### Description of the task
Go to the line that contains "red circle: (80, 235)" and transcribe from there to the end of the entries, that line and the last one included.

(Geometric shape edit sequences)

┏━━

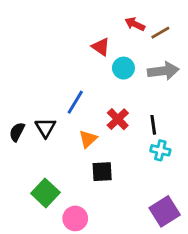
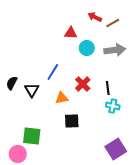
red triangle: (101, 47) -> (71, 33), turned -32
black semicircle: (17, 132) -> (12, 83), moved
orange triangle: (88, 139) -> (62, 98), turned 32
green square: (45, 193) -> (32, 136), turned -36
pink circle: (75, 218) -> (18, 154), moved

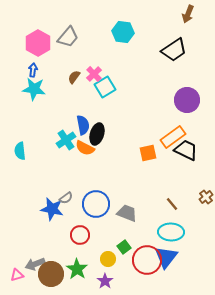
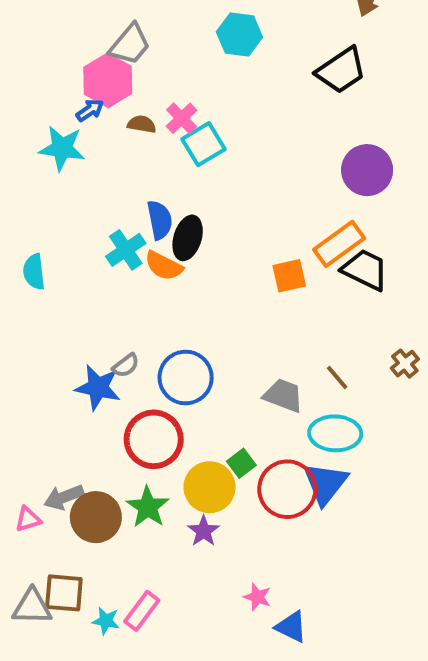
pink hexagon: (38, 43) -> (108, 80), moved
blue arrow: (33, 70) -> (90, 110), moved, turned 48
brown semicircle: (74, 77) -> (142, 124), turned 64
gray trapezoid: (127, 213) -> (283, 395), moved
red circle: (80, 235) -> (154, 439), size x1.5
yellow circle: (108, 259) -> (210, 487), size x1.6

┗━━

### Result of this exercise
red circle: (80, 235) -> (154, 439), size x1.5
yellow circle: (108, 259) -> (210, 487), size x1.6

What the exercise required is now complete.